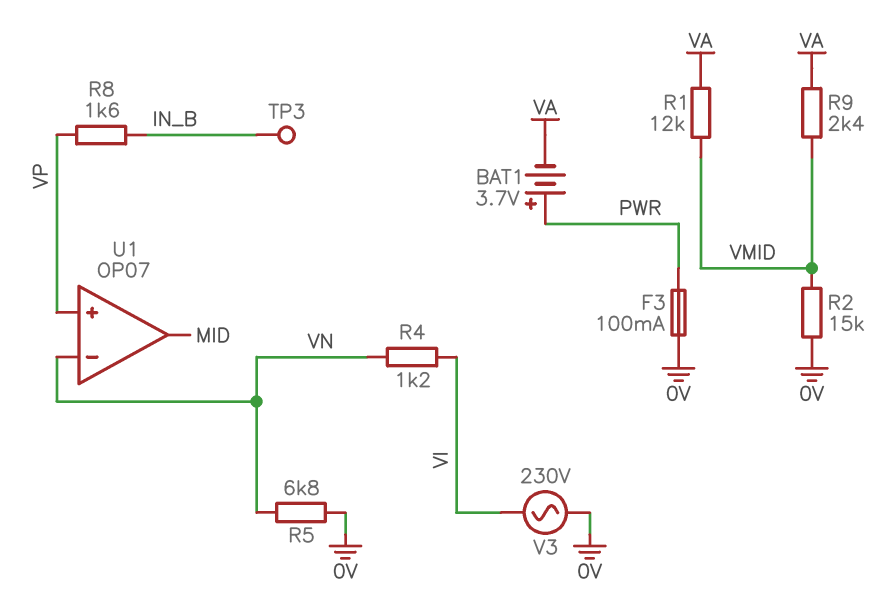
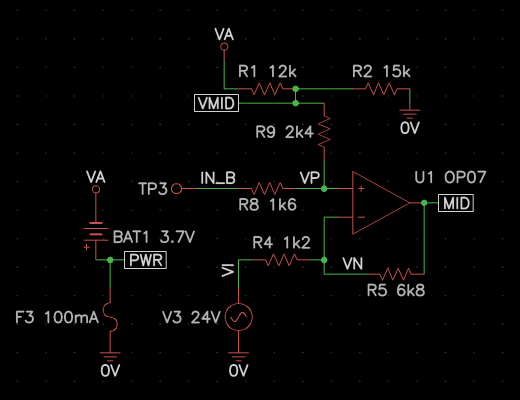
R5: 6.8k (0V, VN) -> 6.8k (MID, VN)
R9: 2.4k (VA, VMID) -> 2.4k (VMID, VP)
V3: AC 230V (0V, VI) -> AC 24V (0V, VI)

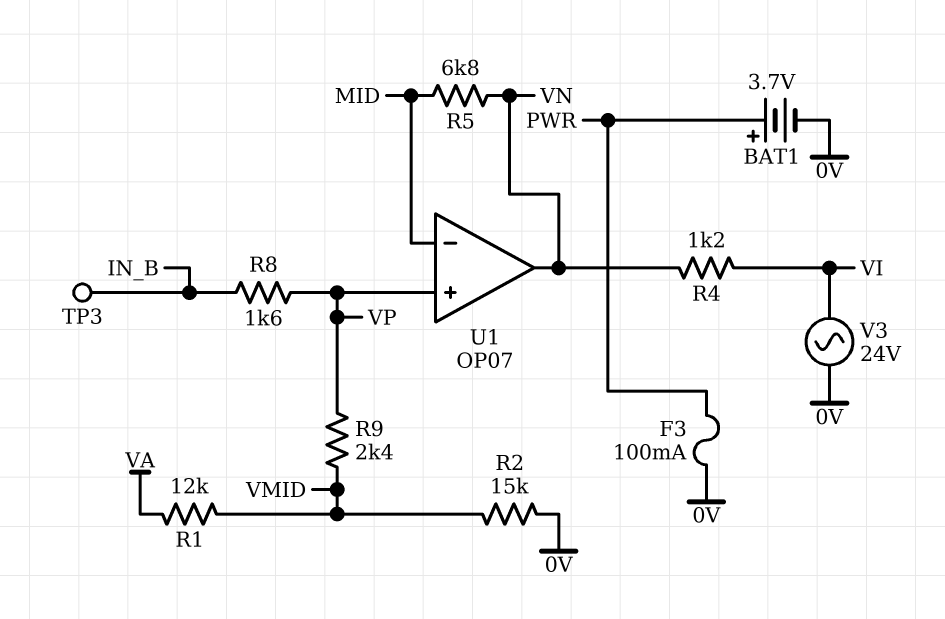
BAT1: 3.7V (plus PWR, minus VA) -> 3.7V (plus PWR, minus 0V)
U1 pin in-: VN -> MID
U1 pin out: MID -> VN

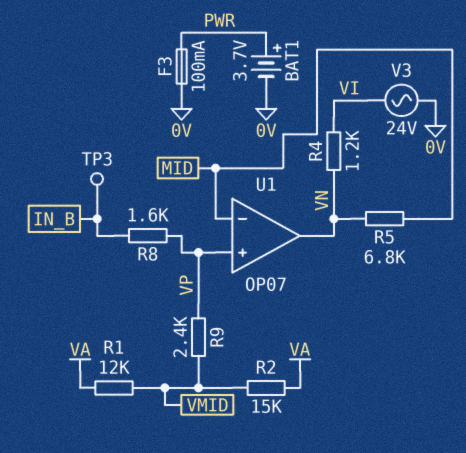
R2: 15k (0V, VMID) -> 15k (VA, VMID)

══════

Please tally each line in the material above that contains "VMID", and let the number be your entire reply.

Written response: 2